**Task details**
Restate word for word the line containing "J1 pin 1: GND -> +15V" and each line that follows it, through the last line below, and nothing else.

*** Opening of Data provided ***

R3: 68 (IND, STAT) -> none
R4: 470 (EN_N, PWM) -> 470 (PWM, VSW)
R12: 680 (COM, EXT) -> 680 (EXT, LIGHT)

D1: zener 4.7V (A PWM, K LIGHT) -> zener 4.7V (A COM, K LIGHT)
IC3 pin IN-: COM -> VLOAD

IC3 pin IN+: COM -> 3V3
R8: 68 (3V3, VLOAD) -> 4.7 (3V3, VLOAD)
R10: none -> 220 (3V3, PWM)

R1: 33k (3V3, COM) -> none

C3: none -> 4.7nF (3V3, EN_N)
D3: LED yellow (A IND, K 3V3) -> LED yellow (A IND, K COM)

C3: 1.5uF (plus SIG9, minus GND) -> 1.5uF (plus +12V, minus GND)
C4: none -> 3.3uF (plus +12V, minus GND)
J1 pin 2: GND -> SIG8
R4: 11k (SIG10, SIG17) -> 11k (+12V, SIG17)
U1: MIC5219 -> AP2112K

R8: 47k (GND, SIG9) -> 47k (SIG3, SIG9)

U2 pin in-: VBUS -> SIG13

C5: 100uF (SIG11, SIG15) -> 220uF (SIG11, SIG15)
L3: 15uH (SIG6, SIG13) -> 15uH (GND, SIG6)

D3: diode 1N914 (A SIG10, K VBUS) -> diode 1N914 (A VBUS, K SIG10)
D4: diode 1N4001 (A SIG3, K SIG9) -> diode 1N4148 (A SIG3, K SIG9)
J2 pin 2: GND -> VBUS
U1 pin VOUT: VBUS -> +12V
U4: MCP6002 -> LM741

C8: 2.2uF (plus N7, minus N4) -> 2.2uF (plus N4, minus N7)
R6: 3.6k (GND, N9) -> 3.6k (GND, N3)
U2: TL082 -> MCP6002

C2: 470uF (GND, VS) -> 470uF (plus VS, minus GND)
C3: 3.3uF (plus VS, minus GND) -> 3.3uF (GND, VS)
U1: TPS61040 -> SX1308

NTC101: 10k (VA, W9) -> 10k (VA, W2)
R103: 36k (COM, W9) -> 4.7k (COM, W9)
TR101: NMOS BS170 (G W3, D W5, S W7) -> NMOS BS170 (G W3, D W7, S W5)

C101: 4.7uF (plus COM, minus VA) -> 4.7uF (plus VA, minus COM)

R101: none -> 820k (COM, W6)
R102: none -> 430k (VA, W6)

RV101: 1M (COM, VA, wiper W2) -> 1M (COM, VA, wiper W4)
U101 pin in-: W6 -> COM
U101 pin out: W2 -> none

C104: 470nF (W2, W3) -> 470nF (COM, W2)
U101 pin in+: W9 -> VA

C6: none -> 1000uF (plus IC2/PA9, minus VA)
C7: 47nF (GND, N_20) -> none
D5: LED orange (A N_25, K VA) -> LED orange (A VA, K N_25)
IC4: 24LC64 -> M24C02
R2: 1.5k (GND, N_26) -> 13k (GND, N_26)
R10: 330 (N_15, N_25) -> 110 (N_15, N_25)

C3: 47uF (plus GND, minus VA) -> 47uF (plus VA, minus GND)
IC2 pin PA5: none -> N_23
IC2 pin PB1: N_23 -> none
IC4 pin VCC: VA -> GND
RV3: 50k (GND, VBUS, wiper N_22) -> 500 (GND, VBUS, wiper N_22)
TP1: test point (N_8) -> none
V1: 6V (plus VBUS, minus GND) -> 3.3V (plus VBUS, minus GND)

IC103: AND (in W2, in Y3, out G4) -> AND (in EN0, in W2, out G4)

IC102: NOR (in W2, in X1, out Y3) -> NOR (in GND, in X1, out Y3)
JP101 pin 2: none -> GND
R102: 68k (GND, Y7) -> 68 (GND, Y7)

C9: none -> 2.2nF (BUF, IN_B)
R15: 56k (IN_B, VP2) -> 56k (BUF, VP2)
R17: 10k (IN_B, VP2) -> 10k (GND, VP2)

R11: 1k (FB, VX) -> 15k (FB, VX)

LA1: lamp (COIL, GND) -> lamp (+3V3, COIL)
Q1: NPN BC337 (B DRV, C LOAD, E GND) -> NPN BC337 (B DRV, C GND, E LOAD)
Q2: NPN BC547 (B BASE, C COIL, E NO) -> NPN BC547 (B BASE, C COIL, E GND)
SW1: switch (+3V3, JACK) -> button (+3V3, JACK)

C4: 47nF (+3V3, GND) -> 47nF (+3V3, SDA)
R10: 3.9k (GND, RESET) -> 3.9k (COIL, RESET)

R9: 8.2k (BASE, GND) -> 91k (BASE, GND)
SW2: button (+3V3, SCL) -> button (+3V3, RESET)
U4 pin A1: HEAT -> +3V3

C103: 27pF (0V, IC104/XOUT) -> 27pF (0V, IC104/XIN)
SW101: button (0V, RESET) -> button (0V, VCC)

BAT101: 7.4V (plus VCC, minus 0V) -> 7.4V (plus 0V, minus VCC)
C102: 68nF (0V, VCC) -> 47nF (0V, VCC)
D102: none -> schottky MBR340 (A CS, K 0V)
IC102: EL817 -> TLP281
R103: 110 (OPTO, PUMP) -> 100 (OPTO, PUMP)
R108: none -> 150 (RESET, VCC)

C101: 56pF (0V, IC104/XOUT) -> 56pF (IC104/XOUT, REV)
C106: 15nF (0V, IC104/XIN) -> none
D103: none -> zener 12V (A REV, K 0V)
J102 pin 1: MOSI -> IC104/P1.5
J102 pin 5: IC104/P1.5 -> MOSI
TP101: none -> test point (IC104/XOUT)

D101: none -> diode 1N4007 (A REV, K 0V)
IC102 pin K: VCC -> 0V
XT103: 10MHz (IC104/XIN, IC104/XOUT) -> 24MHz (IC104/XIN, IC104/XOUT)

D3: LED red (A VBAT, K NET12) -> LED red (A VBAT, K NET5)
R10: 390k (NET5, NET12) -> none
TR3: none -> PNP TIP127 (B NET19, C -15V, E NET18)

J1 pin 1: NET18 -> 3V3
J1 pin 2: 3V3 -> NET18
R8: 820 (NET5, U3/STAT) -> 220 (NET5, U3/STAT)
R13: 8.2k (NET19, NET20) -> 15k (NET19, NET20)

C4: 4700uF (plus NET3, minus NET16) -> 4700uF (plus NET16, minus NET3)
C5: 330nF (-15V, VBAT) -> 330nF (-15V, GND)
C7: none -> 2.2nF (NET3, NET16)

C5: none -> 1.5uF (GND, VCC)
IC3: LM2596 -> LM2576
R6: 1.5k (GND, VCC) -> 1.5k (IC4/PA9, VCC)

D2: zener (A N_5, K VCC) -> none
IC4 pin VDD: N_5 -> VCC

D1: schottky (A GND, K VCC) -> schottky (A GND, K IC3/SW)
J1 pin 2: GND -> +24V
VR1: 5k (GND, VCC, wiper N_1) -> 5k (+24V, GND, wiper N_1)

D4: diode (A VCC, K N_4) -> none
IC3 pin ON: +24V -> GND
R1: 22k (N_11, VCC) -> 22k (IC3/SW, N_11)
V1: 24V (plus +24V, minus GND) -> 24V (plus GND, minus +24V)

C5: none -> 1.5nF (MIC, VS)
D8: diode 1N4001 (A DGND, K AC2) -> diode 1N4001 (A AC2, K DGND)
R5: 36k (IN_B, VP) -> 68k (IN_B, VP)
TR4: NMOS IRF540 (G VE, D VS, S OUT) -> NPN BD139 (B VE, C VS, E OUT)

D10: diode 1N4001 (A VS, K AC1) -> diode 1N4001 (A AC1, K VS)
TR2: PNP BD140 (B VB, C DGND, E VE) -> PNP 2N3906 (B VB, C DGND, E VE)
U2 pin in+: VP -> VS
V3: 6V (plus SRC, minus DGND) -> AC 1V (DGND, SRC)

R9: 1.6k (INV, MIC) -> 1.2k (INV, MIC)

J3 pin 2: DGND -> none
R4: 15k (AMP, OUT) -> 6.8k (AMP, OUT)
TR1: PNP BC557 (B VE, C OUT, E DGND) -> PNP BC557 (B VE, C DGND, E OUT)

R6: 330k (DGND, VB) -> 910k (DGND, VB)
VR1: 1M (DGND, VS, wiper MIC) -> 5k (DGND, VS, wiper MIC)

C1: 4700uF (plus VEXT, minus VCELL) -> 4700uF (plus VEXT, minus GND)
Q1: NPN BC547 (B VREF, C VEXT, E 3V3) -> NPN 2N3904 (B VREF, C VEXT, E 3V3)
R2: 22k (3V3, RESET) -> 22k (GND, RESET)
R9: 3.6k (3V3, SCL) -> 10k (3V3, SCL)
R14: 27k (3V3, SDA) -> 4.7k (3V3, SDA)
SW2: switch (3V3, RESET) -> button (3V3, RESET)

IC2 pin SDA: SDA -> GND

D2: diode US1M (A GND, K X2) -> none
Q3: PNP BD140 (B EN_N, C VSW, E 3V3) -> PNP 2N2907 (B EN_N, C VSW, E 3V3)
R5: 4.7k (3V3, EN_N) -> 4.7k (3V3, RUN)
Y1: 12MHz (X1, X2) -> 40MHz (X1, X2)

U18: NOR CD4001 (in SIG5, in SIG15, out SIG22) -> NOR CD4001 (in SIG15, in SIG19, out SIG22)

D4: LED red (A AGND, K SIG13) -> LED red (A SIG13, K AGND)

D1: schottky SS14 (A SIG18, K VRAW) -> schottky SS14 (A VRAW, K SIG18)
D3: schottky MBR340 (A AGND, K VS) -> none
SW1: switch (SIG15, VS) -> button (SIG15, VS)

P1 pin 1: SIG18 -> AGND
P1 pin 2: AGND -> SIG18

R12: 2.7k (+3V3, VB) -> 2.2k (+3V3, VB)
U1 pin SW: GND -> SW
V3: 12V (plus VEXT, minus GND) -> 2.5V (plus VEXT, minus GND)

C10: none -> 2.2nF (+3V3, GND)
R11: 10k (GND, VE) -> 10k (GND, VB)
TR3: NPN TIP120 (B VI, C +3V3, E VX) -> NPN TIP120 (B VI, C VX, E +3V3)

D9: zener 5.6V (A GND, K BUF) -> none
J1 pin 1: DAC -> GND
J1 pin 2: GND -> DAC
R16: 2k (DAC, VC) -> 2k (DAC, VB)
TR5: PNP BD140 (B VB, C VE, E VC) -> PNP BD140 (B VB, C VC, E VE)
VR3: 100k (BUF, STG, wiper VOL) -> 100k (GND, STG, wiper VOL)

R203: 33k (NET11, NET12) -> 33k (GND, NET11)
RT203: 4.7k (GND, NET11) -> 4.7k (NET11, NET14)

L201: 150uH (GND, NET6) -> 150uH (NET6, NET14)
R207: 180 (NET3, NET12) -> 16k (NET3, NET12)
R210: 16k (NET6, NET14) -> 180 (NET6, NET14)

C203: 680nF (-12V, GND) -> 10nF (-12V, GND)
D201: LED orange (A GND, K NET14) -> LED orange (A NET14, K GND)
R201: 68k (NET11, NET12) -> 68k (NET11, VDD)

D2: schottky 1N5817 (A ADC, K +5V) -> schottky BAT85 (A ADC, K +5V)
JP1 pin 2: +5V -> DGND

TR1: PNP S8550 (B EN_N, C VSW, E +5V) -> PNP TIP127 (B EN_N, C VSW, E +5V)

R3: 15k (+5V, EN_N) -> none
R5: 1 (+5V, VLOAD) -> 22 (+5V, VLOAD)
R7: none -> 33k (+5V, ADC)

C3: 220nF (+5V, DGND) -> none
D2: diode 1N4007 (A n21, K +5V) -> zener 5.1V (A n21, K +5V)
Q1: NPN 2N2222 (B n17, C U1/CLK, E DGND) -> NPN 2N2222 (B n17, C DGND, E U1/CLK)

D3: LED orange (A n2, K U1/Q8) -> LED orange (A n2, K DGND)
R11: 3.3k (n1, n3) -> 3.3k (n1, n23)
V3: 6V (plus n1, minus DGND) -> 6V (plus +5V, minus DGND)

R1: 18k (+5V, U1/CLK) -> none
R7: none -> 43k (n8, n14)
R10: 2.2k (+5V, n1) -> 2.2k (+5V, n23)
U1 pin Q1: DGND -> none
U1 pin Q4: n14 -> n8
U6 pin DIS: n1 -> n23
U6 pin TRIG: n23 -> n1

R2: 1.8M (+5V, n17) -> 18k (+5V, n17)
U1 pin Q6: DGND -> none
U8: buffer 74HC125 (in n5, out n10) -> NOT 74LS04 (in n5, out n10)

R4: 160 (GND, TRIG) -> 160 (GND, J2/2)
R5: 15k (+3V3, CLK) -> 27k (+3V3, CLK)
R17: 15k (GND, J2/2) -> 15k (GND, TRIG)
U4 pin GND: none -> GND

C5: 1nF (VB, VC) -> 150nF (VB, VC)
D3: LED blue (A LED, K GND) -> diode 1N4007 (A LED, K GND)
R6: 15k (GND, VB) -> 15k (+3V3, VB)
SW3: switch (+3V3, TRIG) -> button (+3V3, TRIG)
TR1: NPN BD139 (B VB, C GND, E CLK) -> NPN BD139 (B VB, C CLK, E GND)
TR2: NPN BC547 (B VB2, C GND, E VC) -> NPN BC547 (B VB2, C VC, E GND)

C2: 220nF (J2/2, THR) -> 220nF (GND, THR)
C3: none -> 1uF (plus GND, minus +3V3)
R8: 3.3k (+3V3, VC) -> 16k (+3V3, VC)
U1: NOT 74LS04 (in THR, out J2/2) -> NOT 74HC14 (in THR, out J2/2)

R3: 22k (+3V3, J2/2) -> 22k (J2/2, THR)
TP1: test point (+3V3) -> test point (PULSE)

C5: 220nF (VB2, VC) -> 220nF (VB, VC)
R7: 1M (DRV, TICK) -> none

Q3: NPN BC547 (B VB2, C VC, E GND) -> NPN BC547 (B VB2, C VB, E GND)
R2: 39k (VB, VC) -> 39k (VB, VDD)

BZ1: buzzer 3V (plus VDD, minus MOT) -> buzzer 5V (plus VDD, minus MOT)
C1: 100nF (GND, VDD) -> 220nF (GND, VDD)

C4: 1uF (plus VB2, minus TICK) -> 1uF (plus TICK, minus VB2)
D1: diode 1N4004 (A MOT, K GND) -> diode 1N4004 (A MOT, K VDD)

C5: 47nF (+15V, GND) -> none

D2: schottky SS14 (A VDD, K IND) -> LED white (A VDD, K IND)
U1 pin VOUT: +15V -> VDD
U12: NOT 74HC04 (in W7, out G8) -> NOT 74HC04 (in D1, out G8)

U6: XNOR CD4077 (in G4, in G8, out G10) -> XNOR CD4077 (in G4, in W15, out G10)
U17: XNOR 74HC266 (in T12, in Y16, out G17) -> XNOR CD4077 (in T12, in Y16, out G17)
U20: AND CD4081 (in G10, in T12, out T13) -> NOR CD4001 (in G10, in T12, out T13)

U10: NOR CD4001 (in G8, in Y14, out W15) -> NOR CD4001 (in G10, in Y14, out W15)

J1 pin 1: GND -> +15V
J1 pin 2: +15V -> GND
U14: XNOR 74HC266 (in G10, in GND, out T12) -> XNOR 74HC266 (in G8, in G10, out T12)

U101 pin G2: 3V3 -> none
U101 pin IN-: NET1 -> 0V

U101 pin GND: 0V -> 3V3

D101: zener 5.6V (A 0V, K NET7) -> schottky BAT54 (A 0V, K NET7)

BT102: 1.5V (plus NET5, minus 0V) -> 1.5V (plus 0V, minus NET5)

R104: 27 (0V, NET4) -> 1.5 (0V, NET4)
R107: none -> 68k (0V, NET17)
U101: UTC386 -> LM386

*** Close of Data provided ***

**Task answer**
J1 pin 1: GND -> +15V
J1 pin 2: +15V -> GND
U14: XNOR 74HC266 (in G10, in GND, out T12) -> XNOR 74HC266 (in G8, in G10, out T12)

U101 pin G2: 3V3 -> none
U101 pin IN-: NET1 -> 0V

U101 pin GND: 0V -> 3V3

D101: zener 5.6V (A 0V, K NET7) -> schottky BAT54 (A 0V, K NET7)

BT102: 1.5V (plus NET5, minus 0V) -> 1.5V (plus 0V, minus NET5)

R104: 27 (0V, NET4) -> 1.5 (0V, NET4)
R107: none -> 68k (0V, NET17)
U101: UTC386 -> LM386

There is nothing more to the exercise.